(Extracted records)
(begin)

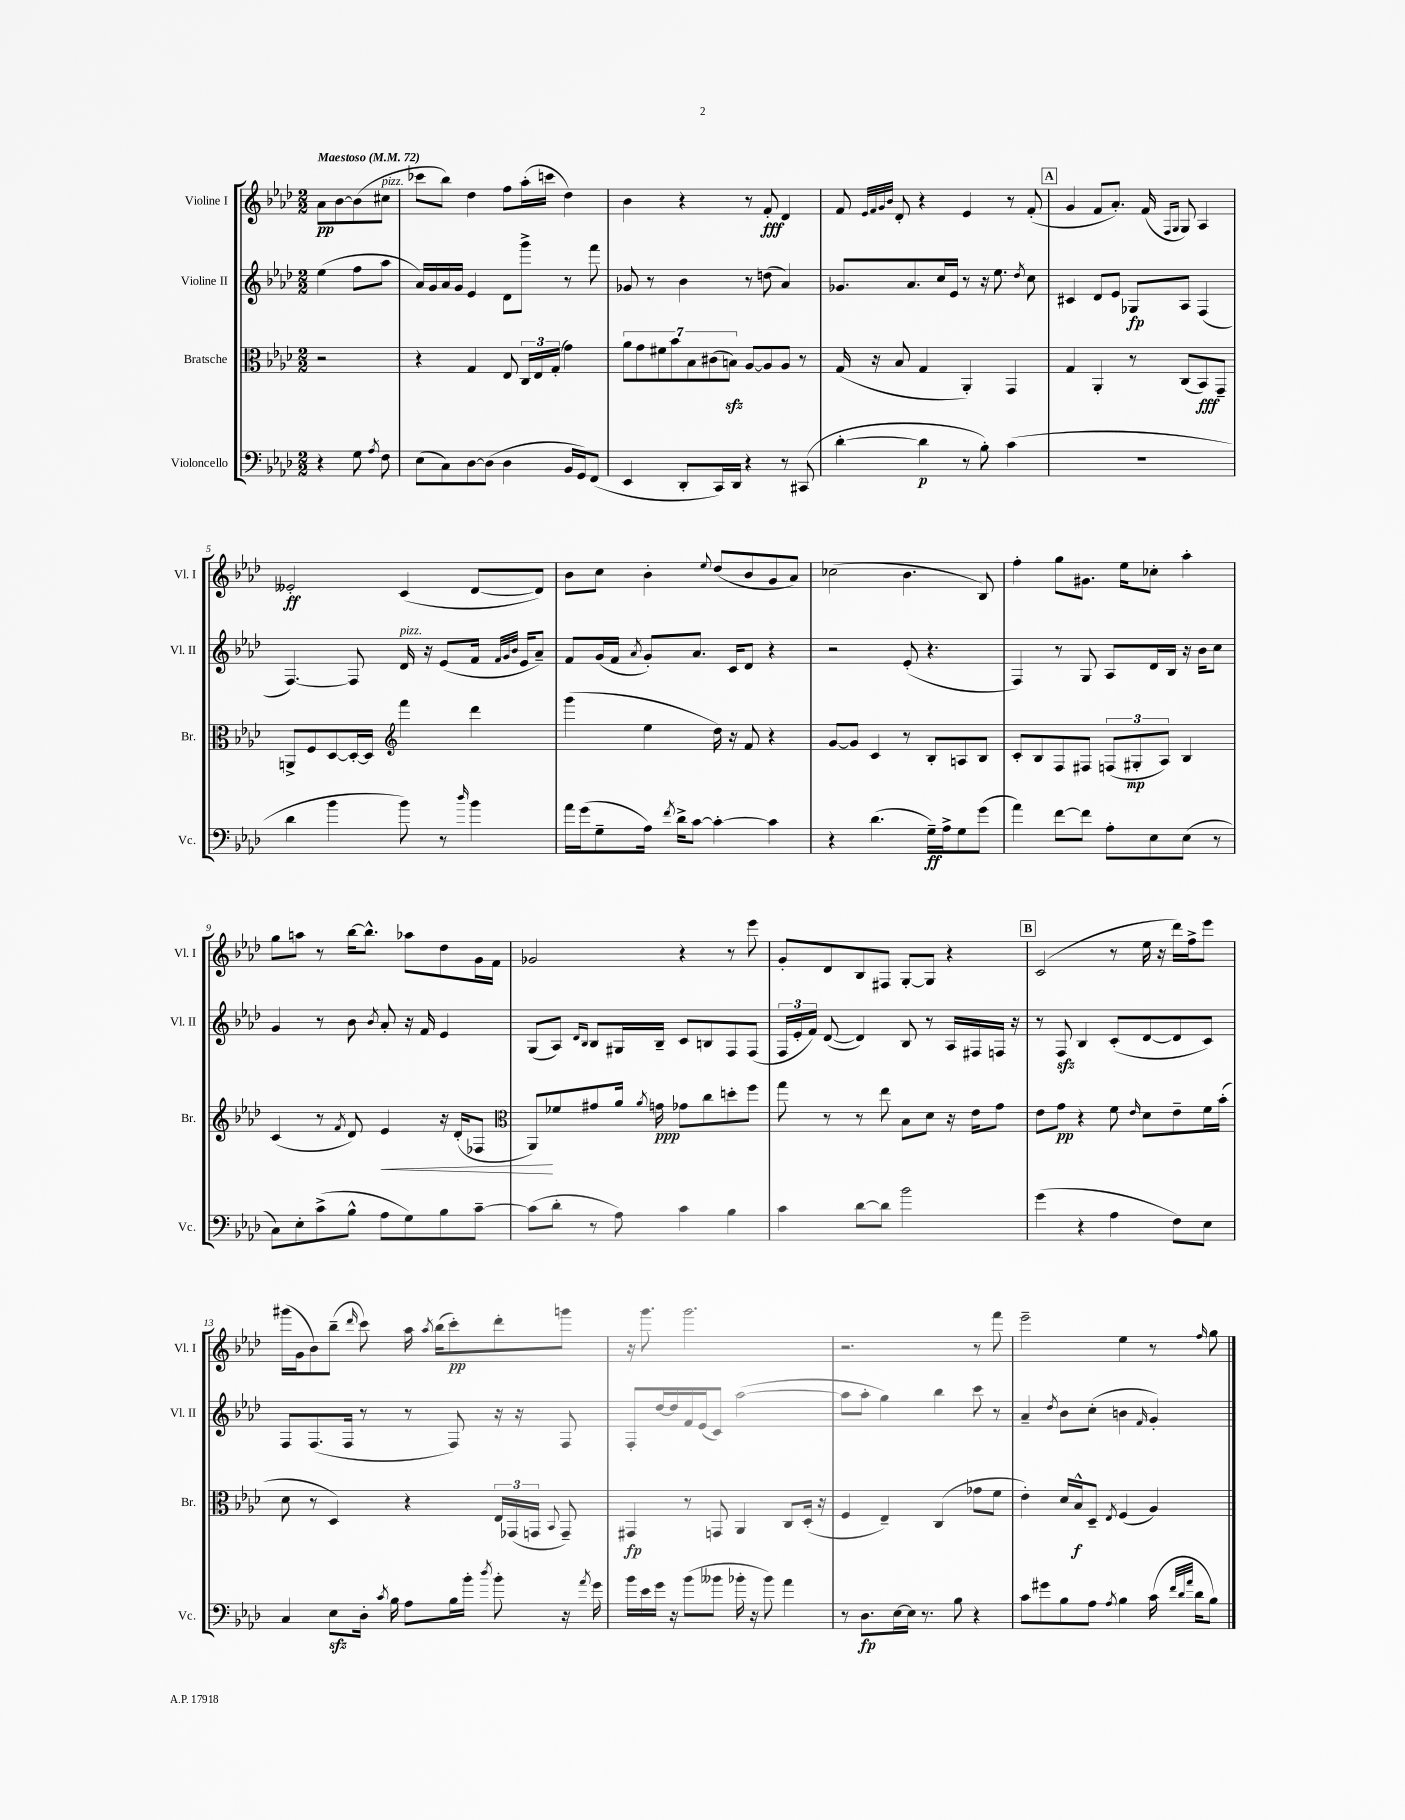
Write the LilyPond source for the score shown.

<<
\new StaffGroup <<
\new Staff = "s0" \with { instrumentName = "Violine I" shortInstrumentName = "Vl. I" } {
    \clef treble \key aes \major \numericTimeSignature \time 2/2 \partial 2 \tempo "Maestoso" 4 = 72
    \autoBeamOff aes'8[\pp bes'8~ bes'8( cis''8]^\markup { \italic "pizz." } |
    ces'''8[ bes''8]) des''4 f''8[ aes''16-.( c'''16] des''4) |
    bes'4 r4 r8 f'8-.\fff des'4 |
    f'8 \grace { ees'32[ f'32 g'32 bes'32] } des'8-. r4 ees'4 r8 f'8-.( |
    \mark \markup { \box "A" } g'4 f'8[ aes'8.]-.) f'16( \grace { f16[ g16] } g8) aes4 |
    eeses'2-.\ff c'4( des'8[~ des'8]) |
    bes'8[ c''8] bes'4-. \appoggiatura { ees''8 } des''8[( bes'8 g'8 aes'8]) |
    ces''2( bes'4. bes8) |
    f''4-. g''8[ gis'8.] ees''16[ ces''8]-. aes''4-. |
    g''8[ a''8] r8 bes''16[~ bes''8.]-^ aes''8[ des''8 g'16 f'16] |
    ges'2 r4 r8 ees'''8 |
    g'8[-. des'8 bes8 fis8] g8[~-. g8] r4 |
    \mark \markup { \box "B" } c'2( r8 ees''16 r16 des'''16[) f''16-> ees'''8] |
    gis'''16[( g'16 bes'8) bes''8]--( \grace { des'''16 } c'''8) aes''16 \acciaccatura { aes''8 } bes''16[( c'''8-.\pp) des'''8-. g'''8] |
    r16 g'''8. g'''2. |
    r2. r8 f'''8 |
    ees'''2-- ees''4 r8 \grace { f''16 } g''8 \bar "|." |
}
\new Staff = "s1" \with { instrumentName = "Violine II" shortInstrumentName = "Vl. II" } {
    \clef treble \key aes \major \numericTimeSignature \time 2/2 \partial 2
    \autoBeamOff ees''4( f''8[ aes''8] |
    aes'16[) g'16 aes'16 g'16] ees'4 des'8[ g'''8]-> r8 f'''8 |
    ges'8 r8 bes'4 r8 d''8( aes'4) |
    ges'8.[ aes'8. c''16 ees'16] r8 r16 ees''8. \acciaccatura { des''8 } c''8 |
    \mark \markup { \box "A" } cis'4 des'8[ ees'8] ges8[\fp aes8] f4( |
    f4.~) f8 des'16^\markup { \italic "pizz." } r16 ees'8[( f'16] \grace { f'32[ g'32 bes'32] } ees'16[ aes'8]--) |
    f'8[ g'16( f'16] \acciaccatura { aes'8 } g'8[-.) aes'8.] c'16[ des'8] r4 |
    r2 ees'8-.( r4. |
    f4) r8 g8 aes8[ des'16 bes16] r16 bes'16[ c''8] |
    g'4 r8 bes'8 \acciaccatura { bes'8 } aes'8-. r16 f'16 ees'4 |
    g8[( aes8]) \grace { des'16[ bes16] } bes8[ gis16 bes16]-- c'8[ b8 f8 f8]( |
    \tuplet 3/2 { f16[ ees'16-. f'16]) } des'8~( des'4) bes8 r8 aes16[ fis16 f16] r16 |
    \mark \markup { \box "B" } r8 f8\sfz bes4 c'8[-.( des'8~ des'8 c'8]) |
    f8[ f8.( f16] r8 r8 f8) r16 r16 f8 |
    f8[-. des''16~ des''16 f'16 ees'16( c'8]) aes''2~( |
    aes''8[ aes''8]-. g''4) bes''4 c'''8 r8 |
    aes'4-- \acciaccatura { des''8 } bes'8[ c''8]-.( b'4 \grace { f'16 } g'4-.) \bar "|." |
}
\new Staff = "s2" \with { instrumentName = "Bratsche" shortInstrumentName = "Br." } {
    \clef alto \key aes \major \numericTimeSignature \time 2/2 \partial 2
    \autoBeamOff r2 |
    r4 g4 ees8 \tuplet 3/2 { c16[ ees16 g16]-.( } g'4) |
    \tuplet 7/4 { aes'8[ g'8 fis'8 bes'8 bes8 cis'8( b8]\sfz) } aes8[~ aes8 aes8] r8 |
    g16( r16 bes8 g4 aes,4-.) g,4 |
    \mark \markup { \box "A" } g4 aes,4-. r8 c8[( bes,8\fff) g,8]-- |
    a,8[-> f8 des8~ des16~-. des16] \clef treble f'''4 des'''4 |
    g'''4( ees''4 des''16) r16 f'8 r4 |
    g'8[~ g'8] c'4 r8 bes8[-. a8 bes8] |
    c'8[-. bes8 f8 fis8] \tuplet 3/2 { f8[( gis8-.\mp aes8]) } bes4 |
    c'4( r8 \acciaccatura { f'8 } des'8) ees'4\< r16 des'16[-.( fes8] |
    \clef alto aes,8[\!) fes'8 gis'8 aes'16] \acciaccatura { aes'8 } g'16\ppp ges'8[ c''8 d''8-. f''8] |
    g''8 r8 r8 ees''8 bes8[ des'8] r16 ees'16[ g'8] |
    \mark \markup { \box "B" } ees'8[ g'8]\pp r4 f'8 \grace { ees'16 } des'8[ ees'8-- f'16 bes'16]-.( |
    des'8 r8 des4) r4 \tuplet 3/2 { ees16[ ges,16( g,16] } \appoggiatura { bes,8 } g,8--) |
    gis,4\fp r8 g,8 aes,4 c8[ des16]-.( r16 |
    f4 ees4--) c4( ges'8[ f'8] |
    ees'4-.) des'16[ bes16-^\f des8]-- \acciaccatura { ees8 } f4( aes4) \bar "|." |
}
\new Staff = "s3" \with { instrumentName = "Violoncello" shortInstrumentName = "Vc." } {
    \clef bass \key aes \major \numericTimeSignature \time 2/2 \partial 2
    \autoBeamOff r4 g8 \acciaccatura { aes8 } f8 |
    ees8[( c8) des8~ des8]( des4 bes,16[ g,16) f,8]( |
    ees,4 des,8[-. c,16) des,16] r4 r8 cis,8( |
    des'4~-. des'4\p r8 bes8-.) c'4( |
    \mark \markup { \box "A" } R1 |
    des'4 bes'4 bes'8) r8 \grace { des''16 } bes'4 |
    aes'16[ g'16( g8-- aes16]) \acciaccatura { f'8 } des'16[-> c'8]~ c'4~-. c'4 |
    r4 des'4.( g16[--\ff) aes16-> g8 g'8]( |
    aes'4) f'8[~ f'8] aes8[-. ees8 ees8]( r8 |
    c8[) ees8-. c'8->( bes8]-^ aes8[ g8) bes8 c'8]~-- |
    c'8[( des'8]-. r8 aes8) c'4 bes4 |
    c'4 des'8[~ des'8] bes'2 |
    \mark \markup { \box "B" } g'4( r4 aes4 f8[) ees8] |
    c4 ees8[\sfz des16]-. \acciaccatura { c'8 } bes16 aes8[ bes16 bes'16]-. \acciaccatura { des''8 } bes'8-. r16 \acciaccatura { aes'8 } g'16 |
    bes'16[ ees'16 g'16] r16 bes'8[( beses'8] bes'16-. r16 bes'8) aes'4 |
    r8 des8.[\fp ees16~ ees16] r8. bes8 r4 |
    c'8[ gis'8 bes8 aes8] \acciaccatura { aes8 } bes4 c'16( \grace { f'32[ des'32 aes'32] } des'16[ bes8]) \bar "|." |
}
>>
>>
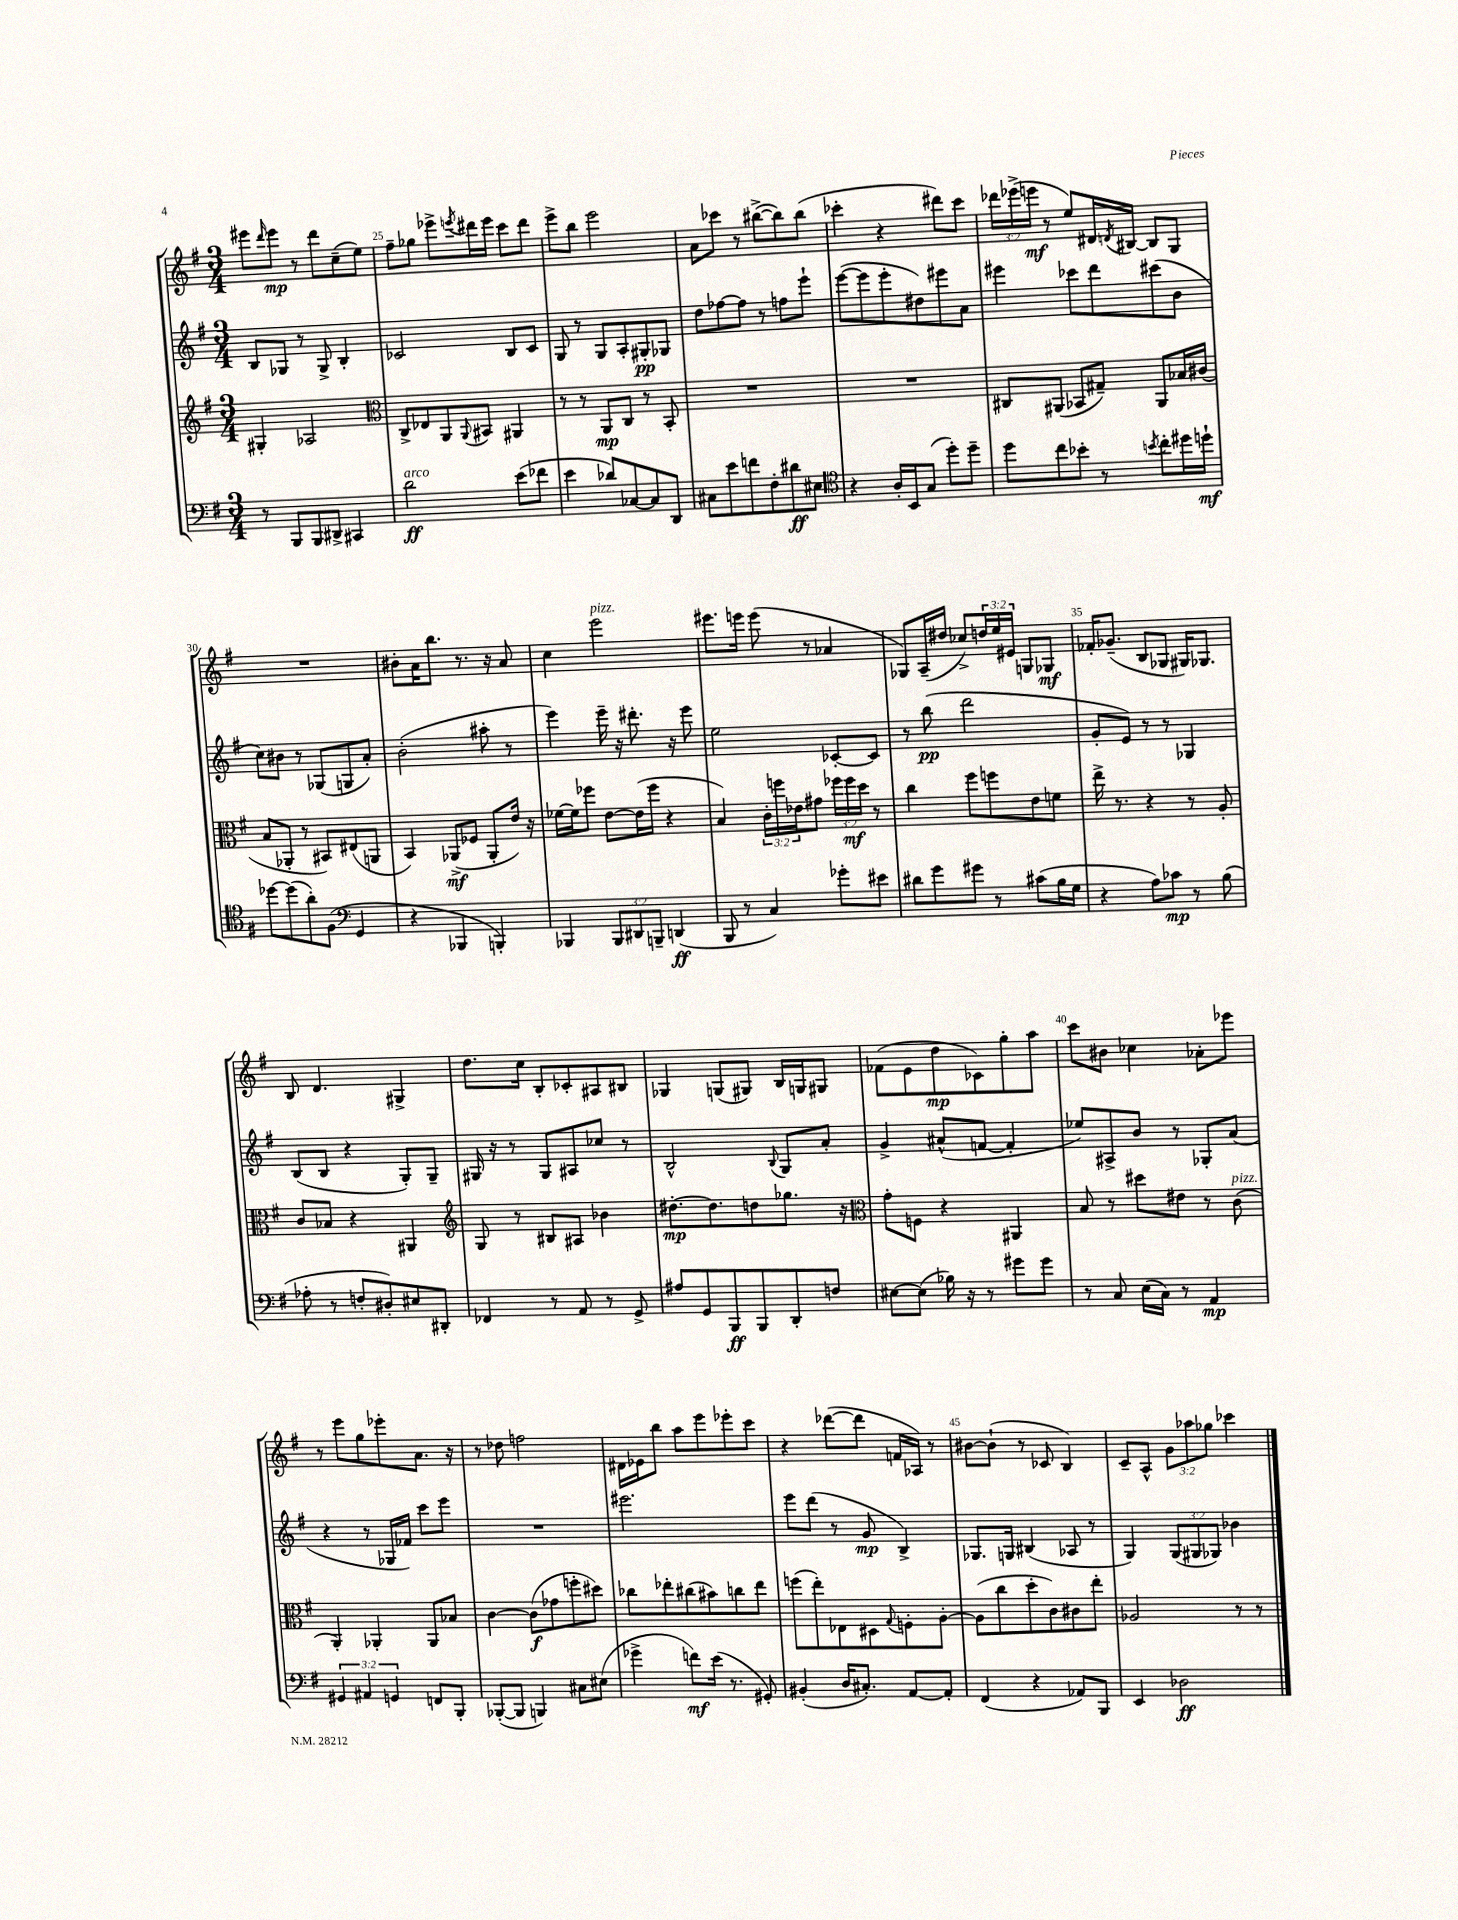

(end)

Gather every line in the rows above that contains the string "with" and copy each one in full.

### Expected output
\new Staff = "s0" \with { instrumentName = "Violine I" shortInstrumentName = "Vl. I" } {
\new Staff = "s1" \with { instrumentName = "Violine II" shortInstrumentName = "Vl. II" } {
\new Staff = "s2" \with { instrumentName = "Bratsche" shortInstrumentName = "Br." } {
\new Staff = "s3" \with { instrumentName = "Violoncello" shortInstrumentName = "Vc." } {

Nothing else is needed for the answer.